[[ Data, beginning ]]

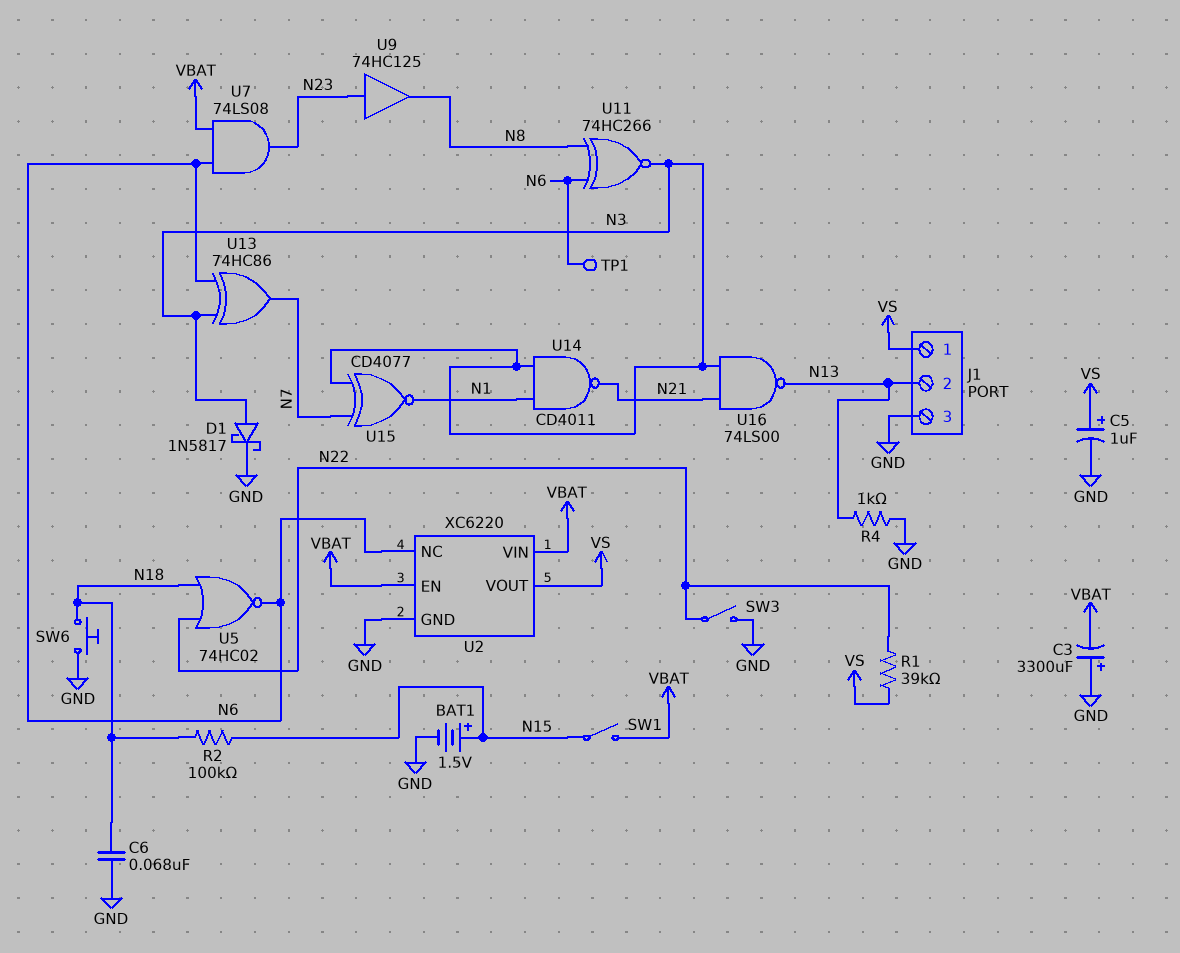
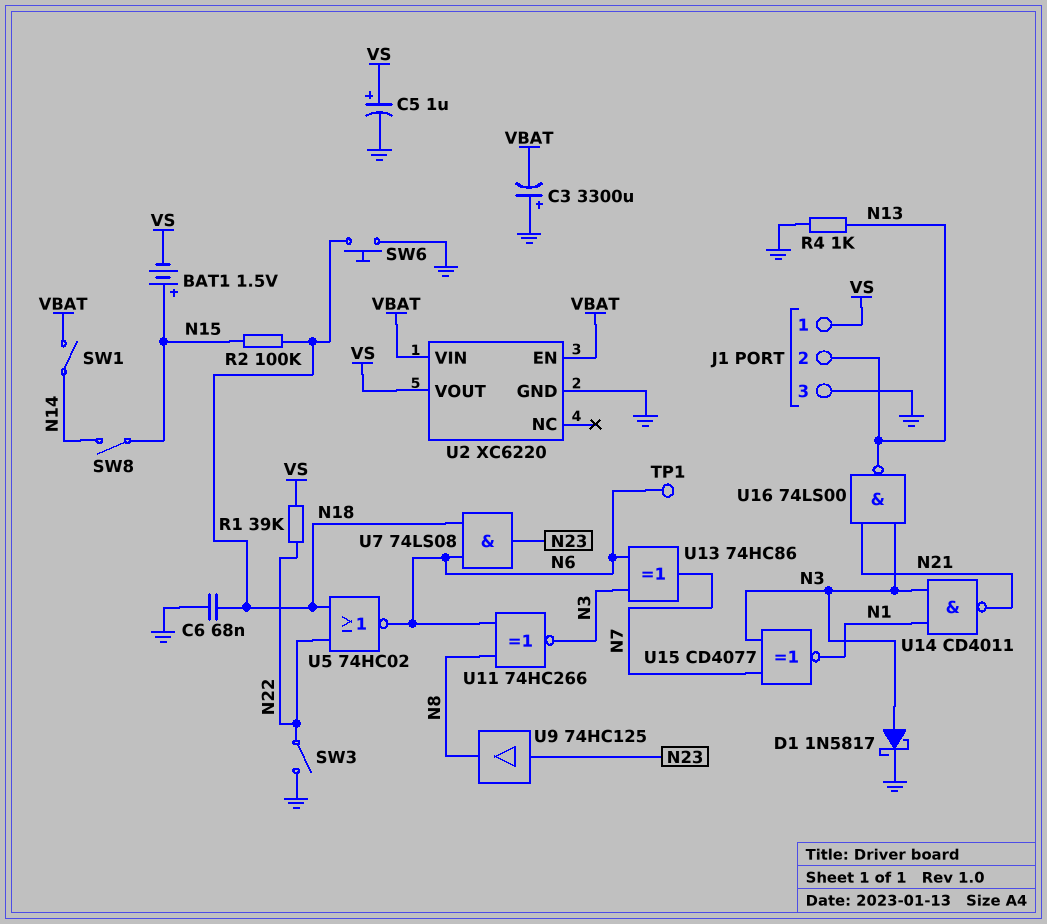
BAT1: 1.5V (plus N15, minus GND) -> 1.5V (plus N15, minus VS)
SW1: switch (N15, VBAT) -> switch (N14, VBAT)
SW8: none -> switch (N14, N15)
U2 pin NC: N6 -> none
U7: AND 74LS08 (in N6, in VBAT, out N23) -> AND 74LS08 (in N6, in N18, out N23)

[[ Data, end ]]

→ Exercise details: Reproduce the entire listing exactly, except for any pictures it contains.

→ Exercise response:
BAT1: 1.5V (plus N15, minus GND) -> 1.5V (plus N15, minus VS)
SW1: switch (N15, VBAT) -> switch (N14, VBAT)
SW8: none -> switch (N14, N15)
U2 pin NC: N6 -> none
U7: AND 74LS08 (in N6, in VBAT, out N23) -> AND 74LS08 (in N6, in N18, out N23)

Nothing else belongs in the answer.